# The data
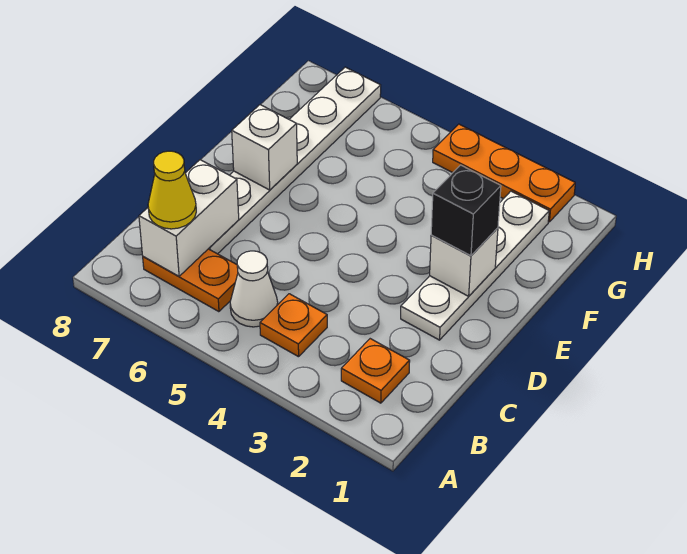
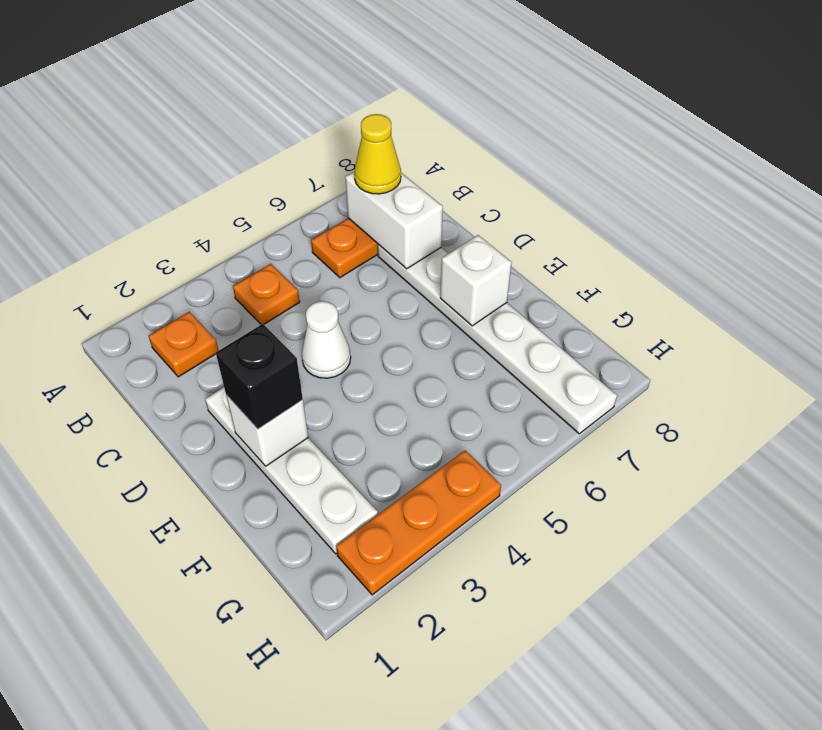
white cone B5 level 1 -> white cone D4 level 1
...
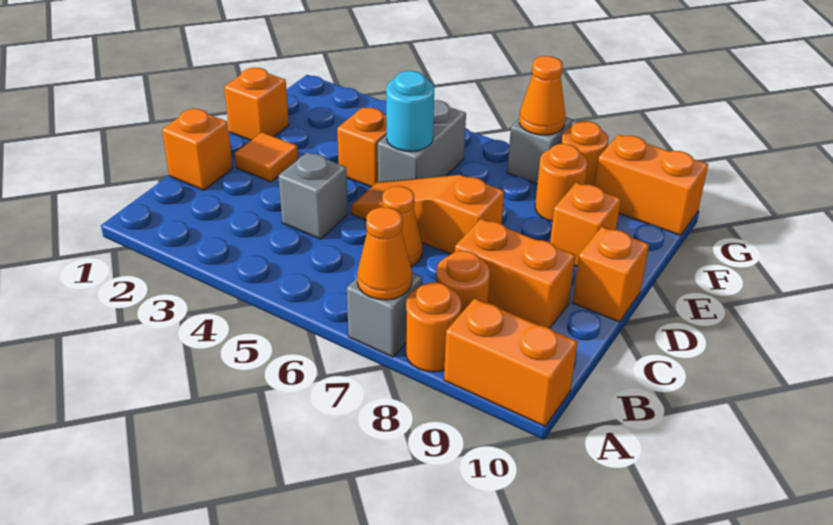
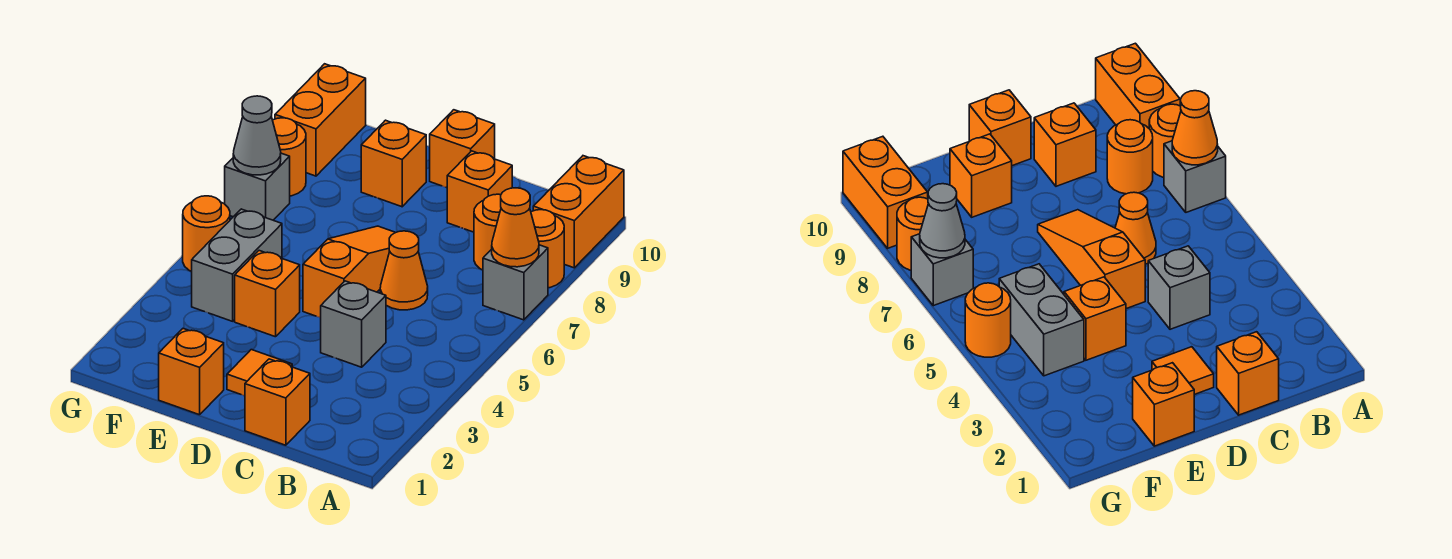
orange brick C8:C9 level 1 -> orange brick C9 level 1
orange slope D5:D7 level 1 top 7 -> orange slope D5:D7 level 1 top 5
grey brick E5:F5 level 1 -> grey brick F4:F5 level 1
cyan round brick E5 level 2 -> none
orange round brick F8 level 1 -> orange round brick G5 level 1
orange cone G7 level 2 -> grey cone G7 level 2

# Problem requirements
Out of the entries above, write out only the lines between the line holding "orange brick C8:C9" and the line holding "cyan round brick E5 level 2 -> none", inclusive, each exactly as given.

# Answer to the exercise
orange brick C8:C9 level 1 -> orange brick C9 level 1
orange slope D5:D7 level 1 top 7 -> orange slope D5:D7 level 1 top 5
grey brick E5:F5 level 1 -> grey brick F4:F5 level 1
cyan round brick E5 level 2 -> none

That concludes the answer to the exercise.